# Exercise goal:
Go through the records below and copy out every line that contains the string "Trompete", leaving out all other lines.

• • •

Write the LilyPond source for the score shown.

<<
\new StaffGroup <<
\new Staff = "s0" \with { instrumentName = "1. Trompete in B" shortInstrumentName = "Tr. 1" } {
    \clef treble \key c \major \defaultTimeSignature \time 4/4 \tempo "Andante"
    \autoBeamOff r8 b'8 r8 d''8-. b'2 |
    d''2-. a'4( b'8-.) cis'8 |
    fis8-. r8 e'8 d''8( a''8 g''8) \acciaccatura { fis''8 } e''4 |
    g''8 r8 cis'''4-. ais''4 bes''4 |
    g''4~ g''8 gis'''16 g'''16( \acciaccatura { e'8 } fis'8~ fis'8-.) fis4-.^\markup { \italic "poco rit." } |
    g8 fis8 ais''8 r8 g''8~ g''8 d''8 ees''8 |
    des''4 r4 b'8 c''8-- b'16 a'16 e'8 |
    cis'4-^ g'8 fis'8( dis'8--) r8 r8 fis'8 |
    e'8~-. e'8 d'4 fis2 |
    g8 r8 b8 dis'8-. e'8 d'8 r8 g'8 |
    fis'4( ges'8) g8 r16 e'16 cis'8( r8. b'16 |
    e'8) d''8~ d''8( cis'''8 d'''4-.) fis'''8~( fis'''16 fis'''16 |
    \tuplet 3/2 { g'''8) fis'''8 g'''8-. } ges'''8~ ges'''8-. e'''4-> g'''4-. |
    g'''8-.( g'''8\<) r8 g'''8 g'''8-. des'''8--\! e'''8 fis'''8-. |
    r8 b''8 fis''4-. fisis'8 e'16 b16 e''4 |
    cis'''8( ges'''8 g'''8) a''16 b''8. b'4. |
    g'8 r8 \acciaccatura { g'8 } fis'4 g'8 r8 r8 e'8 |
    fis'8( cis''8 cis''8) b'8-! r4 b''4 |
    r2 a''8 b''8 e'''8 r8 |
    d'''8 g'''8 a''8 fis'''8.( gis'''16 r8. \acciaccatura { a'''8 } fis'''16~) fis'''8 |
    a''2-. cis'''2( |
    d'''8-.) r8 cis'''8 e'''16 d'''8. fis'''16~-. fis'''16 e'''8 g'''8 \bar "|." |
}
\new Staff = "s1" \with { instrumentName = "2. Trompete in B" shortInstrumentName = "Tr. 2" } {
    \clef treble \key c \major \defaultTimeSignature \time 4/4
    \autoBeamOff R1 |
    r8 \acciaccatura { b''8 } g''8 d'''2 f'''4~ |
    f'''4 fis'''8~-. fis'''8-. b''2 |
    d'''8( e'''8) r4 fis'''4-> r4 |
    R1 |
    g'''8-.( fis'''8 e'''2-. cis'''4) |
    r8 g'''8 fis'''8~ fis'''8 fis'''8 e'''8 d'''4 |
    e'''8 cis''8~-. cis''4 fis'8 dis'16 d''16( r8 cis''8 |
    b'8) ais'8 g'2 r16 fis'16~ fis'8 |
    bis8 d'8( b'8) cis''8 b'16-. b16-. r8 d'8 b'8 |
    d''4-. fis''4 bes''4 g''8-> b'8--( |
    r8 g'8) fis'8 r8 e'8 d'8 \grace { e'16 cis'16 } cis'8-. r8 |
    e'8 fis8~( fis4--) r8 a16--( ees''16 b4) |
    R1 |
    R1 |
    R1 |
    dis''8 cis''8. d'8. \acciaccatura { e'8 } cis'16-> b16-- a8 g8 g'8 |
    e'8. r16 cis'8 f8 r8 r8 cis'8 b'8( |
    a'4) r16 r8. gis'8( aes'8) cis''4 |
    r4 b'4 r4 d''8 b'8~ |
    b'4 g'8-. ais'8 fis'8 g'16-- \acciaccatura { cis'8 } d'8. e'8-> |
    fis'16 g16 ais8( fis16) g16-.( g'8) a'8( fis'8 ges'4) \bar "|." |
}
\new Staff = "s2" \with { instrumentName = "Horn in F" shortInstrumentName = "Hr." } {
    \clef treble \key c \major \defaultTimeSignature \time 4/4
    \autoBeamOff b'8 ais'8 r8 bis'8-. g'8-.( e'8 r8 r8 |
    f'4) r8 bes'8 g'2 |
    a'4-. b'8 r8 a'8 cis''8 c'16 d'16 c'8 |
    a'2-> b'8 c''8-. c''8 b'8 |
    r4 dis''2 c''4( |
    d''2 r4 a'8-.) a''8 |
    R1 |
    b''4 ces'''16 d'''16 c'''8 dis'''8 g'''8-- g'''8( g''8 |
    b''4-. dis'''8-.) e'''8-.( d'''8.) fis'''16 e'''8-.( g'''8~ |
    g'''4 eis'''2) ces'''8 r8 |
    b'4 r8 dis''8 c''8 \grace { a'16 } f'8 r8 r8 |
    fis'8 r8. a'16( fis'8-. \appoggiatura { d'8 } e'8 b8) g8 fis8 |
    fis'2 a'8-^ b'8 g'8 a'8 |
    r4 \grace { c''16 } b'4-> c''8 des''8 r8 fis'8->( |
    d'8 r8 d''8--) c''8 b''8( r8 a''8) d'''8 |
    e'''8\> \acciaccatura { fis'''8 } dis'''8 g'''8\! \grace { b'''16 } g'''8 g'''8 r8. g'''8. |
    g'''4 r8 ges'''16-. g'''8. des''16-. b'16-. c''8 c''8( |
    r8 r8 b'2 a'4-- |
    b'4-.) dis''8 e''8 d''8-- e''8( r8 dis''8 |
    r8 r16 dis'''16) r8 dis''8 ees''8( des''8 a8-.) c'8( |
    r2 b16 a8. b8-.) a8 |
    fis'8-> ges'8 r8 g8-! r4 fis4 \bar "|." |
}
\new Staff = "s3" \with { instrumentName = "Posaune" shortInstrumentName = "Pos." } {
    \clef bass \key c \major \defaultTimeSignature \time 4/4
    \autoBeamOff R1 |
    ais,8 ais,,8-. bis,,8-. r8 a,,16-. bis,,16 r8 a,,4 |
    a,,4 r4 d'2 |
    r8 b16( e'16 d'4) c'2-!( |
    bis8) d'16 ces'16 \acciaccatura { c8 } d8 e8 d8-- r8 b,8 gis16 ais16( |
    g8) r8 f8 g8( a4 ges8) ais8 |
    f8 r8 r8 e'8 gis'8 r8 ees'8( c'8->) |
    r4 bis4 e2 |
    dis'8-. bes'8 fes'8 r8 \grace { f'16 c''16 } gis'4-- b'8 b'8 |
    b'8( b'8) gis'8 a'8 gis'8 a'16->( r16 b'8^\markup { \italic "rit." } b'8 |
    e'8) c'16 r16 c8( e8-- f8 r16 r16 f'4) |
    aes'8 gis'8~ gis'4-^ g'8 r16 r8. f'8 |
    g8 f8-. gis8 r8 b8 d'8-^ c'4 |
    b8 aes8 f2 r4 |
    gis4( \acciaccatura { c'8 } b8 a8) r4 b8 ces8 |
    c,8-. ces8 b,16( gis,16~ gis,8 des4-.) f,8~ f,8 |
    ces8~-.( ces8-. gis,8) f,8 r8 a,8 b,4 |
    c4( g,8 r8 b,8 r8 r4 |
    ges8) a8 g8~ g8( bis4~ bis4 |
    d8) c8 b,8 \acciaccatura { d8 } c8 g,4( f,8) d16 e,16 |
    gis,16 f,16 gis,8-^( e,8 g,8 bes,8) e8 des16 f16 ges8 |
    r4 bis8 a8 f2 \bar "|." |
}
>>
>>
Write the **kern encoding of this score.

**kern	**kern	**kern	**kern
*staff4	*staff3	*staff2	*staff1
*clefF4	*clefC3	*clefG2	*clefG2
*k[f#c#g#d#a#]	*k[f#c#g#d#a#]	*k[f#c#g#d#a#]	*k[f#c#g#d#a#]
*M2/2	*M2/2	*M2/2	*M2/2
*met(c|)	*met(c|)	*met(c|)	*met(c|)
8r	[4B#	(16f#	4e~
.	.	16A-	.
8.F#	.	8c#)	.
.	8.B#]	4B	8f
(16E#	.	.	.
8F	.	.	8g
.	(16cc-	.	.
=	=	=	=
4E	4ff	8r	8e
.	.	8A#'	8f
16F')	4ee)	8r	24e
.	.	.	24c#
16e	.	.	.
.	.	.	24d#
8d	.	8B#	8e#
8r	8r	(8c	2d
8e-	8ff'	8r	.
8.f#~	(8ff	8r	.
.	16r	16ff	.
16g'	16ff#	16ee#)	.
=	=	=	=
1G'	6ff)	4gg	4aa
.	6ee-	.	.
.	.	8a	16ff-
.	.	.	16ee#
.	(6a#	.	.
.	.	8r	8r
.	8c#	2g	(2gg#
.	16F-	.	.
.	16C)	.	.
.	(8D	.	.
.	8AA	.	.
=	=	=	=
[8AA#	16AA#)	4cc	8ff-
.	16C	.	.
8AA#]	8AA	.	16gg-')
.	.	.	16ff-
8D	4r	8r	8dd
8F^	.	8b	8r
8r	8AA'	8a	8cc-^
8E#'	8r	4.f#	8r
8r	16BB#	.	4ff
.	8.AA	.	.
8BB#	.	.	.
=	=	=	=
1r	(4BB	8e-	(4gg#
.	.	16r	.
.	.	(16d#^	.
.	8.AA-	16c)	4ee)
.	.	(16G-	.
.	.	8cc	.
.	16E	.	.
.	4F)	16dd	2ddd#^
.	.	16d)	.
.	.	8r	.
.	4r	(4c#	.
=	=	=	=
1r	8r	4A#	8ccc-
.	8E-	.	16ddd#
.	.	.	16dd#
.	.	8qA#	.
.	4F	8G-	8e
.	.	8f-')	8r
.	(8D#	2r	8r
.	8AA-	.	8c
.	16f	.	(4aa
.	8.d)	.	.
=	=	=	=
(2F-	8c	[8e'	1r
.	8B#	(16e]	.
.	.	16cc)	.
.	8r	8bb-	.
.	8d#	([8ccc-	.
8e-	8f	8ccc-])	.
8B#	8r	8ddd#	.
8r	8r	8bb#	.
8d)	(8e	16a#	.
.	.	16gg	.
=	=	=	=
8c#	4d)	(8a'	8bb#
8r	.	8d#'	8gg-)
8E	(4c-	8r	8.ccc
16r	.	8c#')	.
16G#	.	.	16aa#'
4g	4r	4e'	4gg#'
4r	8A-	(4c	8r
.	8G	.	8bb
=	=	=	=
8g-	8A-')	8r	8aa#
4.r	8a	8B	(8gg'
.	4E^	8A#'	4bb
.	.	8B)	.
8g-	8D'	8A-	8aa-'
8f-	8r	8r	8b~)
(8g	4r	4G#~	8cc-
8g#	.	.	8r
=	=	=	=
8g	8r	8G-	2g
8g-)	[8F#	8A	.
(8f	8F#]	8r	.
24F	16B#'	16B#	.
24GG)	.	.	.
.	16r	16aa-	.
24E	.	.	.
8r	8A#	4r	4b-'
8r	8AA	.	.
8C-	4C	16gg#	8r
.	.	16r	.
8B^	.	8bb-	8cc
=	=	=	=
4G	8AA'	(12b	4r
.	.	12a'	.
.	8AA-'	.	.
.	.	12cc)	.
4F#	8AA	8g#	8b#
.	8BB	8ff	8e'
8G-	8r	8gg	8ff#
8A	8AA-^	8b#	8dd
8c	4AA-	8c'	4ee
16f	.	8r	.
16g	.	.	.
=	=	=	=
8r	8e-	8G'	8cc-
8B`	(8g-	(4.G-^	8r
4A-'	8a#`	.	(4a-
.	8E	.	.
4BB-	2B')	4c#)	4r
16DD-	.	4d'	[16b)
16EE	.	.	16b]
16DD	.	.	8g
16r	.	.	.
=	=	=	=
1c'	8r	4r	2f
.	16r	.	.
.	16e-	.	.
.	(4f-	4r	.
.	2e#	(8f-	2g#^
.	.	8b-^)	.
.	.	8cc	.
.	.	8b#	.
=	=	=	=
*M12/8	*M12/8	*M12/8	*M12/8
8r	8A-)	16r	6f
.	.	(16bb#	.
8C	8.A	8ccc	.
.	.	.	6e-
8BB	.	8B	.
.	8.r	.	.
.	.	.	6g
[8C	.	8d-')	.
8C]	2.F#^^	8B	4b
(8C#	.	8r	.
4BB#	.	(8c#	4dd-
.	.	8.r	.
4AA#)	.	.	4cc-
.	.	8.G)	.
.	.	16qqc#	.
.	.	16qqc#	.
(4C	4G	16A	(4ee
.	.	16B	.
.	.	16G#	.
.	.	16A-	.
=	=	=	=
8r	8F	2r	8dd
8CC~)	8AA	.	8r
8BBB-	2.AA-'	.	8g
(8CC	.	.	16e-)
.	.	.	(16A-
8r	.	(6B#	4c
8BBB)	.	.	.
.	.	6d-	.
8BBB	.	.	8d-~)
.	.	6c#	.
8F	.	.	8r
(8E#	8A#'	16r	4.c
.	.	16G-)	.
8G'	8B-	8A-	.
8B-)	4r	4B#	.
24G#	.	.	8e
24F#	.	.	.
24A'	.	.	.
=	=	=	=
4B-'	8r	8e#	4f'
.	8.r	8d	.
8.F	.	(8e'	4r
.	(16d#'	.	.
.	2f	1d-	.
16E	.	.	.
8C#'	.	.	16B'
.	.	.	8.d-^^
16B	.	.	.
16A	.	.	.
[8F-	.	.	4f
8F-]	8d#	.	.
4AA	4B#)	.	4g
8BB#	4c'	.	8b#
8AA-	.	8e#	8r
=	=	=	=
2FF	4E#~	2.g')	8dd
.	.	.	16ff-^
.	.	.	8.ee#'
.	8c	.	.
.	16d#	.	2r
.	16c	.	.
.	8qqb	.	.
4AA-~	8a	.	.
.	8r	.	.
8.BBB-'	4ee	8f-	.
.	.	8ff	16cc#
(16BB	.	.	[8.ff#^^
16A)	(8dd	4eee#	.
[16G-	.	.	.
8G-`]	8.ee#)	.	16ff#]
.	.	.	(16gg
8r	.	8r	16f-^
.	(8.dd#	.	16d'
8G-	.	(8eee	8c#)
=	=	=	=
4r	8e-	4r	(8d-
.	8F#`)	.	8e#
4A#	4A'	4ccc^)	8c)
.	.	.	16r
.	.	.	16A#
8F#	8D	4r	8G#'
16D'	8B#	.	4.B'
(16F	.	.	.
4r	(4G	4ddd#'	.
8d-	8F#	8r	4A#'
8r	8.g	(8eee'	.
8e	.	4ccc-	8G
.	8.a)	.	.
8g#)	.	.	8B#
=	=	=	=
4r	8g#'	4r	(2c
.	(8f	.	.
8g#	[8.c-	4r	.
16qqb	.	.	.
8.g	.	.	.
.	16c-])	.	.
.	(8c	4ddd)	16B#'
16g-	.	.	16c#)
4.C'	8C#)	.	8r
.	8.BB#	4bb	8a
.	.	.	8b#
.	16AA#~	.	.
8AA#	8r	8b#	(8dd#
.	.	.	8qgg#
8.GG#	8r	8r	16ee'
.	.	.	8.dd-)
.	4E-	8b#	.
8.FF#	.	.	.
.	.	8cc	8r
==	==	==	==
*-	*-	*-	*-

• • •

# Output of the exercise:
\new Staff = "s0" \with { instrumentName = "1. Trompete in B" shortInstrumentName = "Tr. 1" } {
\new Staff = "s1" \with { instrumentName = "2. Trompete in B" shortInstrumentName = "Tr. 2" } {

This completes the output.